[RECORDS PROVIDED]:
####
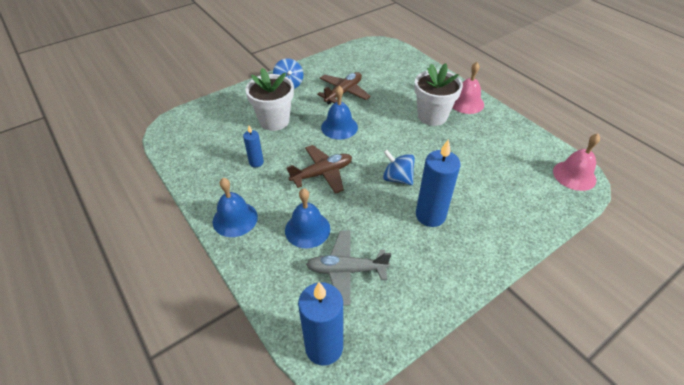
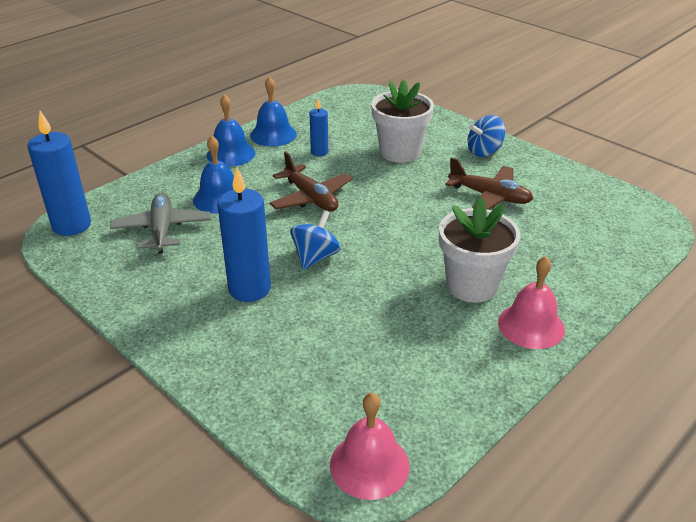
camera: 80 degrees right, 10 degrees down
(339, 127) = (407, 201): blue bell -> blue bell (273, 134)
####
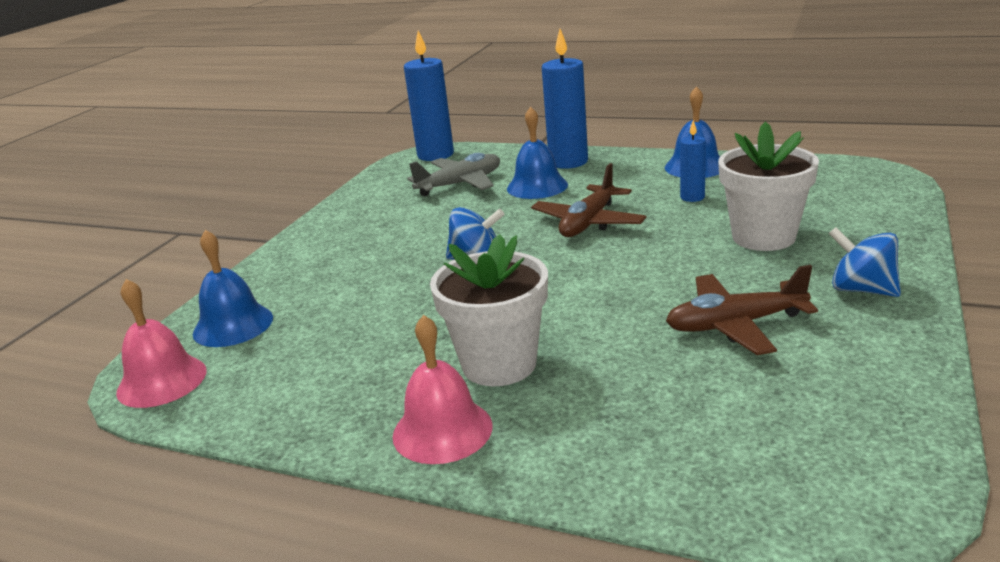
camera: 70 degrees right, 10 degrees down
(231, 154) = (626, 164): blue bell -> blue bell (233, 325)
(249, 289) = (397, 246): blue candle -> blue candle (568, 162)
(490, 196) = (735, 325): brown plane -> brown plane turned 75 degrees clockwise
####
[DIRECTIONS]: Given the records above, reproduce precisely and only the lines between the line holding "camera: 70 degrees right, 10 degrees down" and the line holding "(490, 196) = (735, 325): brown", inclusive.

[TASK OUTPUT]:
camera: 70 degrees right, 10 degrees down
(231, 154) = (626, 164): blue bell -> blue bell (233, 325)
(249, 289) = (397, 246): blue candle -> blue candle (568, 162)
(490, 196) = (735, 325): brown plane -> brown plane turned 75 degrees clockwise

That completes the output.